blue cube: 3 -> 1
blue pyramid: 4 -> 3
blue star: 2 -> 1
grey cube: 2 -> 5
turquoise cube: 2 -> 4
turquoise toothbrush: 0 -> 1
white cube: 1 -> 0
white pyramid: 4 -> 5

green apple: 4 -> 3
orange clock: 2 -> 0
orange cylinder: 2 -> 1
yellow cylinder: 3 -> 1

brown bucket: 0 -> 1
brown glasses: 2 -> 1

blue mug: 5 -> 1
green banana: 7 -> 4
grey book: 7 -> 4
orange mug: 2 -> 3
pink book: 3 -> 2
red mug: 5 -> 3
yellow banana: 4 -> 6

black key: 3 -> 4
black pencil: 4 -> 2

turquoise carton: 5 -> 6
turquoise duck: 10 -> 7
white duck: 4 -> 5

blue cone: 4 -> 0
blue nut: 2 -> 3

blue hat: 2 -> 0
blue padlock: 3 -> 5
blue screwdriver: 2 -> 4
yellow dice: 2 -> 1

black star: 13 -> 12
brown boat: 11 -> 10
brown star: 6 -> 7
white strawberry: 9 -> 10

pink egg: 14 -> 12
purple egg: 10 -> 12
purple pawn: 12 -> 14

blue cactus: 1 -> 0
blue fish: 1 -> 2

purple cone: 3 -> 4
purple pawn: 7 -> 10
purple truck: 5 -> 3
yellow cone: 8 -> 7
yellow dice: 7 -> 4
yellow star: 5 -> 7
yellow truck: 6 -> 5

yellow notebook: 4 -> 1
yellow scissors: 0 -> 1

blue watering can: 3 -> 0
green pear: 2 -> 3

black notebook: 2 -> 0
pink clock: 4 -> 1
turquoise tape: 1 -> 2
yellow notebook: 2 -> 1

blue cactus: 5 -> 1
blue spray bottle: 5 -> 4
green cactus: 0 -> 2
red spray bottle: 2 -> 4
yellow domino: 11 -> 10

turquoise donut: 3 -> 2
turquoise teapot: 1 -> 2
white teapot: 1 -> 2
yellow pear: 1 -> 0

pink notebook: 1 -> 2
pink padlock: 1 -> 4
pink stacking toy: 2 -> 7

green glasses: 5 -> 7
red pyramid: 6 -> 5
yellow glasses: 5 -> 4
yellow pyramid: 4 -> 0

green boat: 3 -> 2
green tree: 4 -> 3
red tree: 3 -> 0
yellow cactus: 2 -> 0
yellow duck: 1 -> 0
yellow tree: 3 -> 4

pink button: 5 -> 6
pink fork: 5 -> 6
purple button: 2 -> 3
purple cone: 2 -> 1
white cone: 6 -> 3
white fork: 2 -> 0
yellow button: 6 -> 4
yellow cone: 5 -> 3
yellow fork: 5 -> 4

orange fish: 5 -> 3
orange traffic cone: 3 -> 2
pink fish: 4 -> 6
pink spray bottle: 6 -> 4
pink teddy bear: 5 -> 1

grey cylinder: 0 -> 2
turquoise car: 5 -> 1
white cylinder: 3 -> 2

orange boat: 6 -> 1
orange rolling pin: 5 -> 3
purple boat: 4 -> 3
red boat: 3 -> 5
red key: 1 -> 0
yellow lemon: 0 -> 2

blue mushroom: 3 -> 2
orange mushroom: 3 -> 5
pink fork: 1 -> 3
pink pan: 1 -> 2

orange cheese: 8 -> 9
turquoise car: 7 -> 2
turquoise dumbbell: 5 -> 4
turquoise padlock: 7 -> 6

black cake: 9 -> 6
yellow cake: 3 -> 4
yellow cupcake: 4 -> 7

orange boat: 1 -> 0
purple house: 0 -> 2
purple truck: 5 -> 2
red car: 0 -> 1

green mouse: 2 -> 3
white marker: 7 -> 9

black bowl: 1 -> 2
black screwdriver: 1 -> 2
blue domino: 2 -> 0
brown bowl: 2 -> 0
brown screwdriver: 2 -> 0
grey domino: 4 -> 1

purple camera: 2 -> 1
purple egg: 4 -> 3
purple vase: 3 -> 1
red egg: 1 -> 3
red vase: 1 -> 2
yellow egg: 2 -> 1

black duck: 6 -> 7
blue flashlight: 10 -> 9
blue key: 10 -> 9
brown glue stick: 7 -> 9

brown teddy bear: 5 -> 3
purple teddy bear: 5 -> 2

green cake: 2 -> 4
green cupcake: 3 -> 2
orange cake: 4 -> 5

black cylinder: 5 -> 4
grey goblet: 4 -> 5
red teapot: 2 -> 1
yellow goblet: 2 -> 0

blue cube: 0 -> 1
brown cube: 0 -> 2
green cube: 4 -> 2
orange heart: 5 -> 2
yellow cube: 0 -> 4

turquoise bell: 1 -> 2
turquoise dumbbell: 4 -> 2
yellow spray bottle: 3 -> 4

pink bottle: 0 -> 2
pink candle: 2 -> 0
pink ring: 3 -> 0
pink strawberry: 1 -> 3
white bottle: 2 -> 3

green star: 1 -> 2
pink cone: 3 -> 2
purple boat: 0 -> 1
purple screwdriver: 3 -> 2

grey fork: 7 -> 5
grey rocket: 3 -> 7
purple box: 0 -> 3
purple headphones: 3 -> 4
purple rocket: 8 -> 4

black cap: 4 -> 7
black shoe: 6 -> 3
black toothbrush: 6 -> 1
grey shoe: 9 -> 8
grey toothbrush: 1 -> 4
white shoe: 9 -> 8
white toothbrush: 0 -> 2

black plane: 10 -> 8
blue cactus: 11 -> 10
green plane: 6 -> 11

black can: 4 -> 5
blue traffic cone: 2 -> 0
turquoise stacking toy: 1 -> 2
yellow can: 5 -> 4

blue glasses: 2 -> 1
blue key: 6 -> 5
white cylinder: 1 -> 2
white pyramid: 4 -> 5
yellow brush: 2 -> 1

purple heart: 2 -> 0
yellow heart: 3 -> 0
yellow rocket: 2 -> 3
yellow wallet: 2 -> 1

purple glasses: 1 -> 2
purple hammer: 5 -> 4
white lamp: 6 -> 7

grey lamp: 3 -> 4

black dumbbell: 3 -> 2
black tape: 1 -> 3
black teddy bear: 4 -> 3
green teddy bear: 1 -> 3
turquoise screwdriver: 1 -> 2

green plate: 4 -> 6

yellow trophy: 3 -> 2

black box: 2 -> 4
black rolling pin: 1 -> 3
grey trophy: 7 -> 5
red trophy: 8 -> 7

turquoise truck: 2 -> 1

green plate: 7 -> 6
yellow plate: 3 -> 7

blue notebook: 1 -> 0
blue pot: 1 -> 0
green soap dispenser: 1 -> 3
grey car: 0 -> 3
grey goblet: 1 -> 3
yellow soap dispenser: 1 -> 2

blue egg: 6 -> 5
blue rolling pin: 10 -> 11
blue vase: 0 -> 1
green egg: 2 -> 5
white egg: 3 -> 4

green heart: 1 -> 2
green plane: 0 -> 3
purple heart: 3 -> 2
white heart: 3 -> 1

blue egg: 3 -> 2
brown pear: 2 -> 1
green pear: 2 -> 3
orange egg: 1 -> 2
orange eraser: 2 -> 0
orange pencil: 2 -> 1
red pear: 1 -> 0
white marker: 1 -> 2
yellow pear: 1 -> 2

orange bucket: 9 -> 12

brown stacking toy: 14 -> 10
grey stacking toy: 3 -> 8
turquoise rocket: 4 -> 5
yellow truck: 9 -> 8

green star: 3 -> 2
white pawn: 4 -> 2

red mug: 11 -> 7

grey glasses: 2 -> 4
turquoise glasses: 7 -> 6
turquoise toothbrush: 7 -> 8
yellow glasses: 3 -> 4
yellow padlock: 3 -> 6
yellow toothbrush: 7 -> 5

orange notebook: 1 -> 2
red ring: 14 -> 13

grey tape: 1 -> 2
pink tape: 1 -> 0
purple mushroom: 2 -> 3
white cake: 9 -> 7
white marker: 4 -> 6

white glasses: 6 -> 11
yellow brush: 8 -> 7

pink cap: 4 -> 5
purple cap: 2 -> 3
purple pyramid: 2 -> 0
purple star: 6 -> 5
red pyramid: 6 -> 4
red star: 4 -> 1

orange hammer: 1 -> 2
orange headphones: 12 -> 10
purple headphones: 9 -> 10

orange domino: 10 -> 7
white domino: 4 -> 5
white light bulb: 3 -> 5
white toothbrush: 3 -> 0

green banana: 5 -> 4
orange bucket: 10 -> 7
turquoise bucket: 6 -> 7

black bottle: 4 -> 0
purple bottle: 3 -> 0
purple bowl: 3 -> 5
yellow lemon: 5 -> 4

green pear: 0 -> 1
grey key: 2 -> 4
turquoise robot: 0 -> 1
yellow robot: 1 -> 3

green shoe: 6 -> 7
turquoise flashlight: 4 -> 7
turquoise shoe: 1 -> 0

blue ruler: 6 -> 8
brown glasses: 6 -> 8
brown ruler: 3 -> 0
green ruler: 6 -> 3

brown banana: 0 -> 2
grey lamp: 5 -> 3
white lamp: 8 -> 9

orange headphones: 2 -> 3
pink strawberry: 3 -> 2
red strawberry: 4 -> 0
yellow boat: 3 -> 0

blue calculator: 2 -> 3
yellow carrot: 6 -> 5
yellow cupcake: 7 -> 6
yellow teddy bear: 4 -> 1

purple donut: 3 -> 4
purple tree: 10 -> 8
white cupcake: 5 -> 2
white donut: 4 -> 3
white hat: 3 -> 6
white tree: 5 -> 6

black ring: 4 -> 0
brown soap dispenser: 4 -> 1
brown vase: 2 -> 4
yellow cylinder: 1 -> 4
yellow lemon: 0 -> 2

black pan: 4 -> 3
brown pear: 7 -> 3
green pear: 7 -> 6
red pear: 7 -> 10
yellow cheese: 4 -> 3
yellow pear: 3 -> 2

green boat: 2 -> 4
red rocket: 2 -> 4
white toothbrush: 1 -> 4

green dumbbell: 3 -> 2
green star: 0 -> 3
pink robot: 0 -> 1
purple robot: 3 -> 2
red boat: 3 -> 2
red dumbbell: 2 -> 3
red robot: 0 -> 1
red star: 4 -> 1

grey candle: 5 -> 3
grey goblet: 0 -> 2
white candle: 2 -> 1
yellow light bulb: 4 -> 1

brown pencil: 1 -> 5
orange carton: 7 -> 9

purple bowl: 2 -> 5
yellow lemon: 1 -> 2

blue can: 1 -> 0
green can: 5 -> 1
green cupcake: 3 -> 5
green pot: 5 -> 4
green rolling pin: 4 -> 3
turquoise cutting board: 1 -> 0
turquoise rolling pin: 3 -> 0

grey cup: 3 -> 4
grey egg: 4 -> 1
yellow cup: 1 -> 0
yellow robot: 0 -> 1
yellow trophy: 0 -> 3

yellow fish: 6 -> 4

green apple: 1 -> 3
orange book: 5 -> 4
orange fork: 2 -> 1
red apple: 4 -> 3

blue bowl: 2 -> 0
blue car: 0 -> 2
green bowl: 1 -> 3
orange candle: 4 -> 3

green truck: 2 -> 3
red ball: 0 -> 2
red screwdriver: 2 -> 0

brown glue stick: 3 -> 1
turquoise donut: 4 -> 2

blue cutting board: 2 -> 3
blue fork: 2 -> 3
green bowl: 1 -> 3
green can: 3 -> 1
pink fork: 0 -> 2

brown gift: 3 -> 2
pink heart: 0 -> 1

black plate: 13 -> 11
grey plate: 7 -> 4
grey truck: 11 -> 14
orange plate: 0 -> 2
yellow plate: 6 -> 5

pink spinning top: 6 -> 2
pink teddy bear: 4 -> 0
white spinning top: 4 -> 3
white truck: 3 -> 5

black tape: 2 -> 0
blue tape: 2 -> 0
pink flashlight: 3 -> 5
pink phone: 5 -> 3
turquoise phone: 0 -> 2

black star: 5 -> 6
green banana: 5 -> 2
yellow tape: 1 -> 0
====================
Work order: Above are the entries. Quote exactly the lines from the one bearing "green cactus: 0 -> 2" through the one bearing "blue cube: 0 -> 1".

Expected output:
green cactus: 0 -> 2
red spray bottle: 2 -> 4
yellow domino: 11 -> 10

turquoise donut: 3 -> 2
turquoise teapot: 1 -> 2
white teapot: 1 -> 2
yellow pear: 1 -> 0

pink notebook: 1 -> 2
pink padlock: 1 -> 4
pink stacking toy: 2 -> 7

green glasses: 5 -> 7
red pyramid: 6 -> 5
yellow glasses: 5 -> 4
yellow pyramid: 4 -> 0

green boat: 3 -> 2
green tree: 4 -> 3
red tree: 3 -> 0
yellow cactus: 2 -> 0
yellow duck: 1 -> 0
yellow tree: 3 -> 4

pink button: 5 -> 6
pink fork: 5 -> 6
purple button: 2 -> 3
purple cone: 2 -> 1
white cone: 6 -> 3
white fork: 2 -> 0
yellow button: 6 -> 4
yellow cone: 5 -> 3
yellow fork: 5 -> 4

orange fish: 5 -> 3
orange traffic cone: 3 -> 2
pink fish: 4 -> 6
pink spray bottle: 6 -> 4
pink teddy bear: 5 -> 1

grey cylinder: 0 -> 2
turquoise car: 5 -> 1
white cylinder: 3 -> 2

orange boat: 6 -> 1
orange rolling pin: 5 -> 3
purple boat: 4 -> 3
red boat: 3 -> 5
red key: 1 -> 0
yellow lemon: 0 -> 2

blue mushroom: 3 -> 2
orange mushroom: 3 -> 5
pink fork: 1 -> 3
pink pan: 1 -> 2

orange cheese: 8 -> 9
turquoise car: 7 -> 2
turquoise dumbbell: 5 -> 4
turquoise padlock: 7 -> 6

black cake: 9 -> 6
yellow cake: 3 -> 4
yellow cupcake: 4 -> 7

orange boat: 1 -> 0
purple house: 0 -> 2
purple truck: 5 -> 2
red car: 0 -> 1

green mouse: 2 -> 3
white marker: 7 -> 9

black bowl: 1 -> 2
black screwdriver: 1 -> 2
blue domino: 2 -> 0
brown bowl: 2 -> 0
brown screwdriver: 2 -> 0
grey domino: 4 -> 1

purple camera: 2 -> 1
purple egg: 4 -> 3
purple vase: 3 -> 1
red egg: 1 -> 3
red vase: 1 -> 2
yellow egg: 2 -> 1

black duck: 6 -> 7
blue flashlight: 10 -> 9
blue key: 10 -> 9
brown glue stick: 7 -> 9

brown teddy bear: 5 -> 3
purple teddy bear: 5 -> 2

green cake: 2 -> 4
green cupcake: 3 -> 2
orange cake: 4 -> 5

black cylinder: 5 -> 4
grey goblet: 4 -> 5
red teapot: 2 -> 1
yellow goblet: 2 -> 0

blue cube: 0 -> 1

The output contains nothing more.